**EXERCISE BRIEF**
Print the lines in the listing below that fall between the line with "relocated: yellow apple 423" and the line with "spun: white strawberry", those two lines included, exactly as they stand and with nothing else.

**EXERCISE DATA**

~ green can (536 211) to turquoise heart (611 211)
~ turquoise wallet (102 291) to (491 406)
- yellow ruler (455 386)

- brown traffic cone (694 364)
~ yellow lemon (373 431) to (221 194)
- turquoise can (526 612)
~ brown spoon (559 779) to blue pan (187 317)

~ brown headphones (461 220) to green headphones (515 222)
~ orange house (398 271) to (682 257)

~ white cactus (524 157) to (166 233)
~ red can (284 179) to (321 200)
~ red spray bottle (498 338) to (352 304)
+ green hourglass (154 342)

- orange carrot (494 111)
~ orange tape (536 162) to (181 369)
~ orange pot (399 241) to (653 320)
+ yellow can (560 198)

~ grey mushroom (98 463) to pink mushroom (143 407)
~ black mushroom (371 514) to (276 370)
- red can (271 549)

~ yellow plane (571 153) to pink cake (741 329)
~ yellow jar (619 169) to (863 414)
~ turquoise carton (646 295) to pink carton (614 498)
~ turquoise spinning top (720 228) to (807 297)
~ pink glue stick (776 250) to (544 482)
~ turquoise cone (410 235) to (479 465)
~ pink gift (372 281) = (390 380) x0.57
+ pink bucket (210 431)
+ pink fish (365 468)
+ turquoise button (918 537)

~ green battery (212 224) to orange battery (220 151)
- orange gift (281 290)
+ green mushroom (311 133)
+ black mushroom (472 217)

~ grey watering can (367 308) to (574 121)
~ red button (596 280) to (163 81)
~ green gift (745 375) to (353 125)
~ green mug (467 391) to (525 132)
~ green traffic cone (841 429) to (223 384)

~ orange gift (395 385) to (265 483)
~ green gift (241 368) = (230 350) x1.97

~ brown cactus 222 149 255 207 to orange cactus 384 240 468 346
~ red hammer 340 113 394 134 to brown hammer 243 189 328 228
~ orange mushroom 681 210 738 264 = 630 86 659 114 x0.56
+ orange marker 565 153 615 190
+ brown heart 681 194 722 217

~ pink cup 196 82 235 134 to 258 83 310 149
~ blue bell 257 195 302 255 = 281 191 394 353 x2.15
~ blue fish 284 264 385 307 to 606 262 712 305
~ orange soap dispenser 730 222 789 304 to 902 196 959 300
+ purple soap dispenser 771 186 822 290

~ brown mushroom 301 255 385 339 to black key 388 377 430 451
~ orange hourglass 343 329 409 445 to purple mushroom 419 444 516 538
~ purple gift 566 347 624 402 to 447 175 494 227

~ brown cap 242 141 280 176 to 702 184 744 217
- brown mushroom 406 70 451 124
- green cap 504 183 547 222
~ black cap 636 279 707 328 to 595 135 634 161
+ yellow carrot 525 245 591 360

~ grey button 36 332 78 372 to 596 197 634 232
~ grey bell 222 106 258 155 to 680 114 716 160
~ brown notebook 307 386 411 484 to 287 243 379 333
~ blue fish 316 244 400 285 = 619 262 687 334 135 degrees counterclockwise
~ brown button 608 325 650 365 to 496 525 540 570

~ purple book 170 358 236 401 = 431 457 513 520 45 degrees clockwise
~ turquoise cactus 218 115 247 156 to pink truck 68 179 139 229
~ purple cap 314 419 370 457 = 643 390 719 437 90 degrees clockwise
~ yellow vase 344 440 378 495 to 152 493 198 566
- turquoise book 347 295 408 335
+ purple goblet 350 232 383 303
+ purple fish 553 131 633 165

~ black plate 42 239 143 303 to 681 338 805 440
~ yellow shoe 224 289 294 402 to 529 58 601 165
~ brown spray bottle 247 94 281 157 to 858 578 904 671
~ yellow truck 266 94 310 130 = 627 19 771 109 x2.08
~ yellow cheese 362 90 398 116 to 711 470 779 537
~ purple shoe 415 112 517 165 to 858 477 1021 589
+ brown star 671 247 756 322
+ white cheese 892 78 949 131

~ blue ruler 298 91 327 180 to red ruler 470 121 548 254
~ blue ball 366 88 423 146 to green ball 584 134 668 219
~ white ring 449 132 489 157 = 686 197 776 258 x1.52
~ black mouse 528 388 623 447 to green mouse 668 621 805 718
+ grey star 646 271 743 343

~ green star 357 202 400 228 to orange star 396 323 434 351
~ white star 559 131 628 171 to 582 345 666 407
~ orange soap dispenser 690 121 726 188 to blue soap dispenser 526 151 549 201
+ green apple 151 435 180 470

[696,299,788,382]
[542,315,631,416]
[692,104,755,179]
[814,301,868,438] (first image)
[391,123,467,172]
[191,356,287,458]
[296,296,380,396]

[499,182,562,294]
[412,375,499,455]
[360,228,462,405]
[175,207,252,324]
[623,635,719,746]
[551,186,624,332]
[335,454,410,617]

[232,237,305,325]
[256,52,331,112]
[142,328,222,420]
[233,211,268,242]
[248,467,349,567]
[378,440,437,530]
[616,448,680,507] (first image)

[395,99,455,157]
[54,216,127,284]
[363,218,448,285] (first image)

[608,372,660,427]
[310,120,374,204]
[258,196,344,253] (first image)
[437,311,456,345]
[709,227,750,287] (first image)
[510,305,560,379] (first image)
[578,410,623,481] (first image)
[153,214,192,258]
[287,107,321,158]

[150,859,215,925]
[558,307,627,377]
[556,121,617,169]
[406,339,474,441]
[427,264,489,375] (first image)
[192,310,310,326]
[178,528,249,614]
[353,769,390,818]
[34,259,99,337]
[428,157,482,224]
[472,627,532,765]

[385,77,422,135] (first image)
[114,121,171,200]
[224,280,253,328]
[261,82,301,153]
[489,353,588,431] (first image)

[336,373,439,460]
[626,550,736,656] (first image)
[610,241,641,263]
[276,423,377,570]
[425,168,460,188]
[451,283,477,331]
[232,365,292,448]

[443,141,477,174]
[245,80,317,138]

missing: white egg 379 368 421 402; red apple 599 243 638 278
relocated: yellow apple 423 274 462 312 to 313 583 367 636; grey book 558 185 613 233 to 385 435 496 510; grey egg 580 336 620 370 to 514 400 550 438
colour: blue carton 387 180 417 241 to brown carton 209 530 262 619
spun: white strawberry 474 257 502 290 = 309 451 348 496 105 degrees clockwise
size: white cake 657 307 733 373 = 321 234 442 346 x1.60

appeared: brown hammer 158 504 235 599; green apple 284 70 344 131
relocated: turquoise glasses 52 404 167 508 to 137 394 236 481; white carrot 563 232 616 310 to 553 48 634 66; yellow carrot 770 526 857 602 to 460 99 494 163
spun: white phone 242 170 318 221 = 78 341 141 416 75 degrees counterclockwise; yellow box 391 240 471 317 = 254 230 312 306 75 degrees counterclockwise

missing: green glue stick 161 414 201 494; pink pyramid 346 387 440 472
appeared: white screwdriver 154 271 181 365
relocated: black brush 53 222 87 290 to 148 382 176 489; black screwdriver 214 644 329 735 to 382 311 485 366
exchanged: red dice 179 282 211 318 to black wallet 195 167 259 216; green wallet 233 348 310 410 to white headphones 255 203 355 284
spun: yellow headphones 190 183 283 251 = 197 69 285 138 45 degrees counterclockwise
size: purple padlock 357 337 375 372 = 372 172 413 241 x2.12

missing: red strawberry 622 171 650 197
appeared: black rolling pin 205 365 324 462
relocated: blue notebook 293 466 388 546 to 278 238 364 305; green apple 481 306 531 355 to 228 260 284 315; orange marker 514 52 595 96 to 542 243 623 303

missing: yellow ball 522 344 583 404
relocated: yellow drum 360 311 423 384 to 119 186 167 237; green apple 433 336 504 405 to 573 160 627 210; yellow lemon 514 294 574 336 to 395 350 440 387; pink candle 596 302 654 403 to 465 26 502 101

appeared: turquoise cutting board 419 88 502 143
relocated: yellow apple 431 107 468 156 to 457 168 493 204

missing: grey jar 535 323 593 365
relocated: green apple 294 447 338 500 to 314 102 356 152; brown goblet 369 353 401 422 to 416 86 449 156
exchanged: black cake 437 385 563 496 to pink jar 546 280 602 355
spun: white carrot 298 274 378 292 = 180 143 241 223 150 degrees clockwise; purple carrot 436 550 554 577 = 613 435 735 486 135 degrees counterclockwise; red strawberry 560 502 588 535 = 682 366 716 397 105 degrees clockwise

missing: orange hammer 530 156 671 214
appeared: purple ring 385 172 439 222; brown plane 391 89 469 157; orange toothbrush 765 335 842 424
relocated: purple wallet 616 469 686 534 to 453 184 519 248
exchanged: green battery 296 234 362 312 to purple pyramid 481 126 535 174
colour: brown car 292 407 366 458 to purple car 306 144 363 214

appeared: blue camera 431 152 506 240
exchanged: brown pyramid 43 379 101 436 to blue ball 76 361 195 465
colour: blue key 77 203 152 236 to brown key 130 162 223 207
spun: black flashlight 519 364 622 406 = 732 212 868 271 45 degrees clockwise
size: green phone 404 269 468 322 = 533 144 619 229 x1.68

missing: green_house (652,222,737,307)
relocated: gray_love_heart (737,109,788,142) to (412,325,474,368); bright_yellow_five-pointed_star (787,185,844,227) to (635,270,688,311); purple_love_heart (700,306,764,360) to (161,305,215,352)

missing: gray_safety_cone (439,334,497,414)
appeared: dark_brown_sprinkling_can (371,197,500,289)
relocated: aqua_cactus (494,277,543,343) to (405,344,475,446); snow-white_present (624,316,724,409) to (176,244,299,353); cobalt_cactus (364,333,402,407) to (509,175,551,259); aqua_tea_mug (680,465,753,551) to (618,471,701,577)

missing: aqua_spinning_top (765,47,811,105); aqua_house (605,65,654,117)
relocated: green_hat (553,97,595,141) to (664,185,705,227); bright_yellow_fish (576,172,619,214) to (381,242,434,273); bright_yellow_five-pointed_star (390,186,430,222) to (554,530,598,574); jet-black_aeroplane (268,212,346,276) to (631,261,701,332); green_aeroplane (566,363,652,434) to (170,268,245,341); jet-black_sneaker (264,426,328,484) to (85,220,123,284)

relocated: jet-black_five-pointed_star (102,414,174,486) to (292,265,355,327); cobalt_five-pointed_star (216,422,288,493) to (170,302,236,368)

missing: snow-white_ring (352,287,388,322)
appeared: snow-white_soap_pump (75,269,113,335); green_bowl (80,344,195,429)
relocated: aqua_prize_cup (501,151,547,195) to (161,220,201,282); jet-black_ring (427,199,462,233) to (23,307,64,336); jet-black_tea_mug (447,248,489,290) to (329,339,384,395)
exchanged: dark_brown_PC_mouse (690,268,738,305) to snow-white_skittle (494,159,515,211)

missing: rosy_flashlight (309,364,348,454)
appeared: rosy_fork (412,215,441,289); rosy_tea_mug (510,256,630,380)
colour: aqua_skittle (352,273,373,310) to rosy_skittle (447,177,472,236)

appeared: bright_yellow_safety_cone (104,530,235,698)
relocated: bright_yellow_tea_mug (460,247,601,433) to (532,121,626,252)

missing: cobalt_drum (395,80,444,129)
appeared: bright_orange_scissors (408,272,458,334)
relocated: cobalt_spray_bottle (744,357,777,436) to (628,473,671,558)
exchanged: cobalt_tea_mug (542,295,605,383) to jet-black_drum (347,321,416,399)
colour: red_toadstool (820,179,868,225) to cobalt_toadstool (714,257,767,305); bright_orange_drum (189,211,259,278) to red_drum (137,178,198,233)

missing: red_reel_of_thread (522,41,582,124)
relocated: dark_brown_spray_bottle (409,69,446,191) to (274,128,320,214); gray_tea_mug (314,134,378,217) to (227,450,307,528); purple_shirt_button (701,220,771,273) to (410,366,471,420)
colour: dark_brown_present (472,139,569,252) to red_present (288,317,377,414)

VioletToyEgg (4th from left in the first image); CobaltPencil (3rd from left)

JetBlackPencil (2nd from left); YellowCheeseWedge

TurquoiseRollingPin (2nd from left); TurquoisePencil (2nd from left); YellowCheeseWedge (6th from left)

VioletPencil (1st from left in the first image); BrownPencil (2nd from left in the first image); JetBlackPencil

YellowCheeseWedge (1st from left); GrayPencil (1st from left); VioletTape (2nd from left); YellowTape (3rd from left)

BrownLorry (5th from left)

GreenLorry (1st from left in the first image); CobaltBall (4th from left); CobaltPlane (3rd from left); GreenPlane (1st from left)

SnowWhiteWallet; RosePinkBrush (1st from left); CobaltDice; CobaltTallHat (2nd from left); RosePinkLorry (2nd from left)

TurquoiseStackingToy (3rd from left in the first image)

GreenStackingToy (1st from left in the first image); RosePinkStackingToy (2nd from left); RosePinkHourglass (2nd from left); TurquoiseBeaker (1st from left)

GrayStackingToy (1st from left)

**RESPONSE FOR THIS EXERCISE**
relocated: yellow apple 423 274 462 312 to 313 583 367 636; grey book 558 185 613 233 to 385 435 496 510; grey egg 580 336 620 370 to 514 400 550 438
colour: blue carton 387 180 417 241 to brown carton 209 530 262 619
spun: white strawberry 474 257 502 290 = 309 451 348 496 105 degrees clockwise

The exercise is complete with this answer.